What you need to do. Find the line with "brown cone D3" and the line with "brown tile K1:K2" in the entries below; output exactly those two lines, every line between them, and no others.

Data provided.

══════════

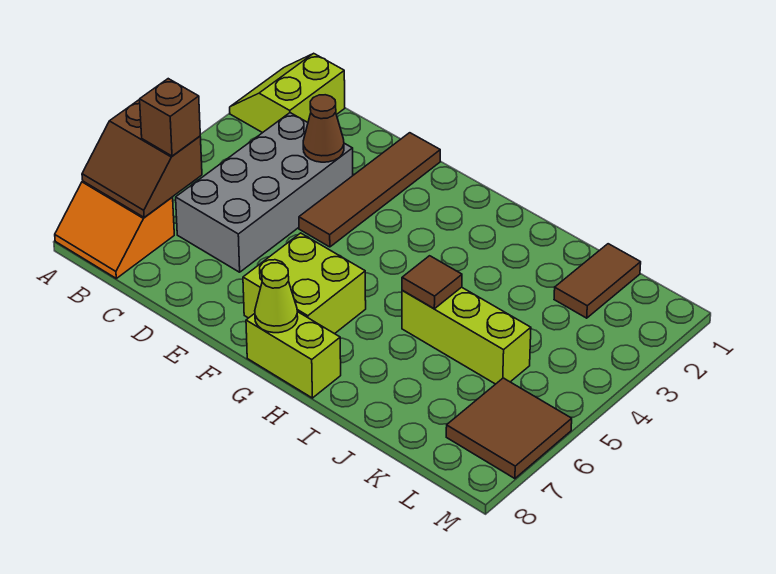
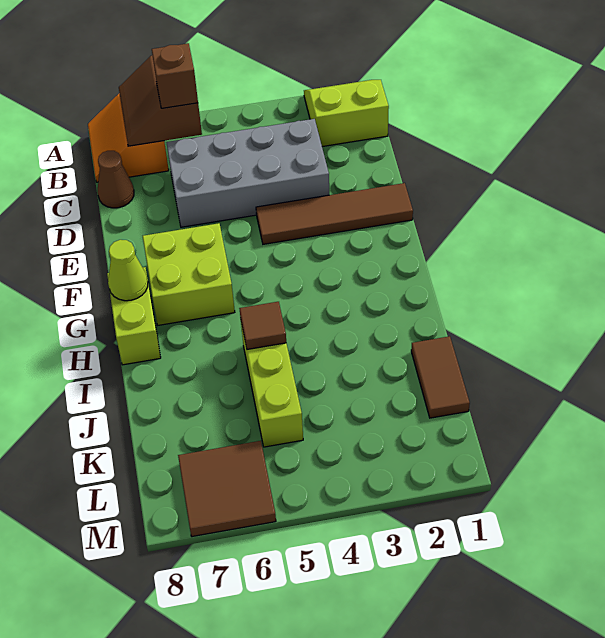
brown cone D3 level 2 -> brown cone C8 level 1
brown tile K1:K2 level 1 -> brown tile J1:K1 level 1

══════════

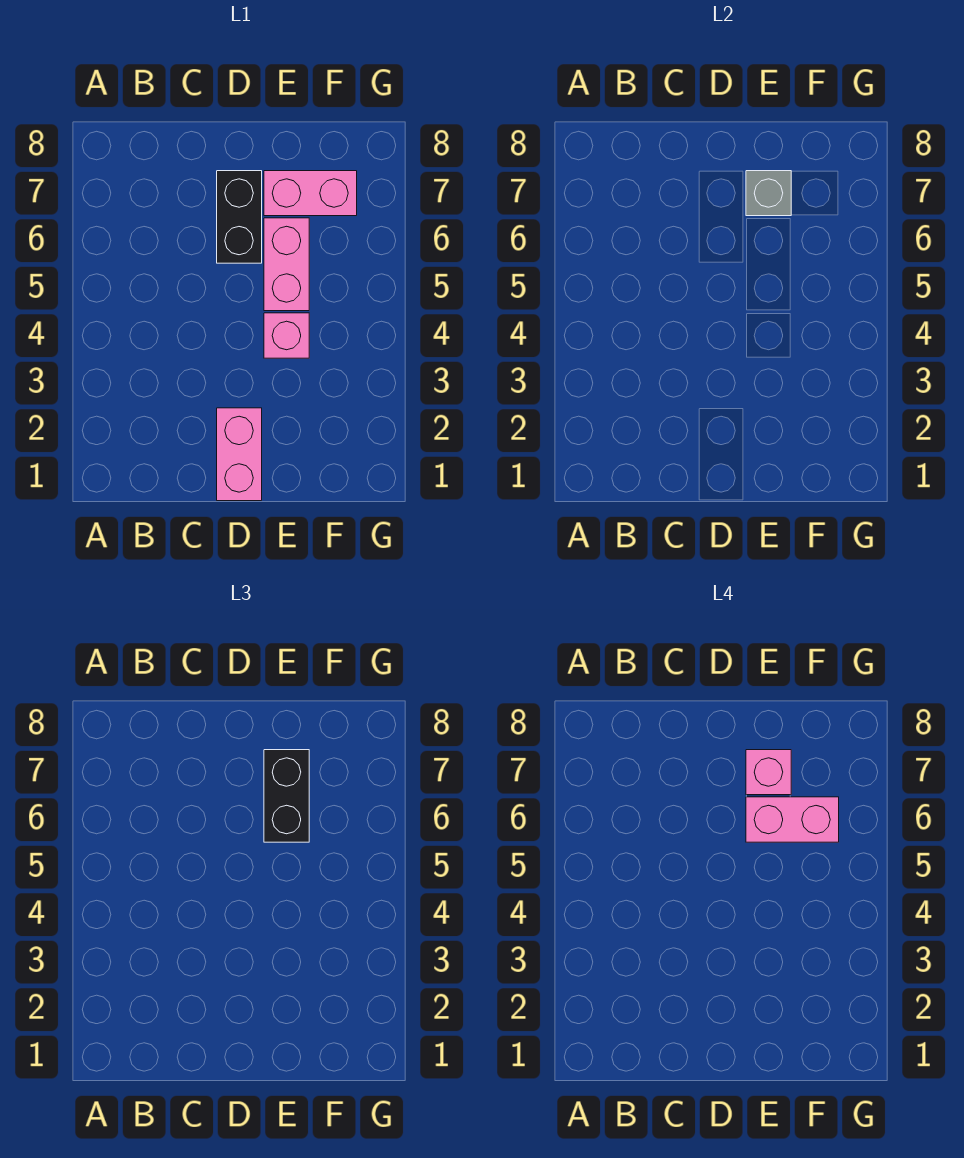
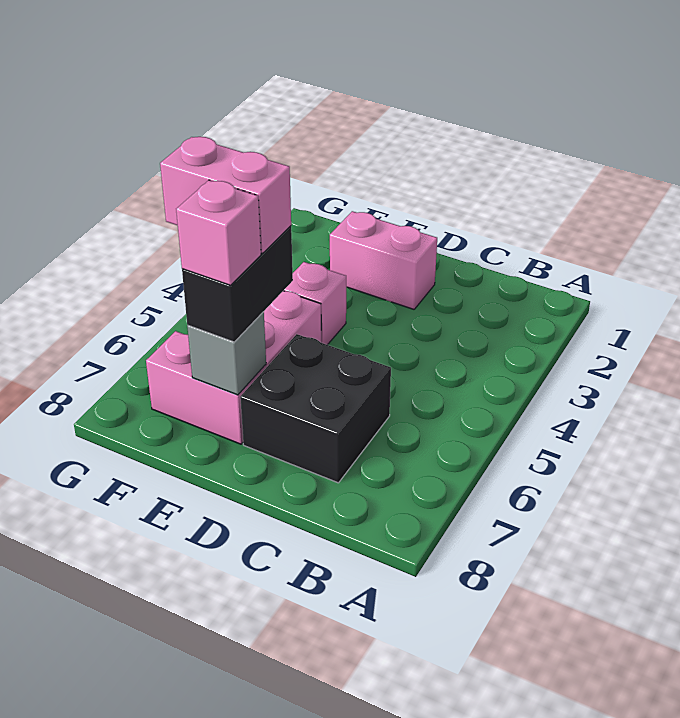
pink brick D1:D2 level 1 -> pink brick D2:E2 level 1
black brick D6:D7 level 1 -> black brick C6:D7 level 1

══════════

Result.
brown cone D3 level 2 -> brown cone C8 level 1
brown tile K1:K2 level 1 -> brown tile J1:K1 level 1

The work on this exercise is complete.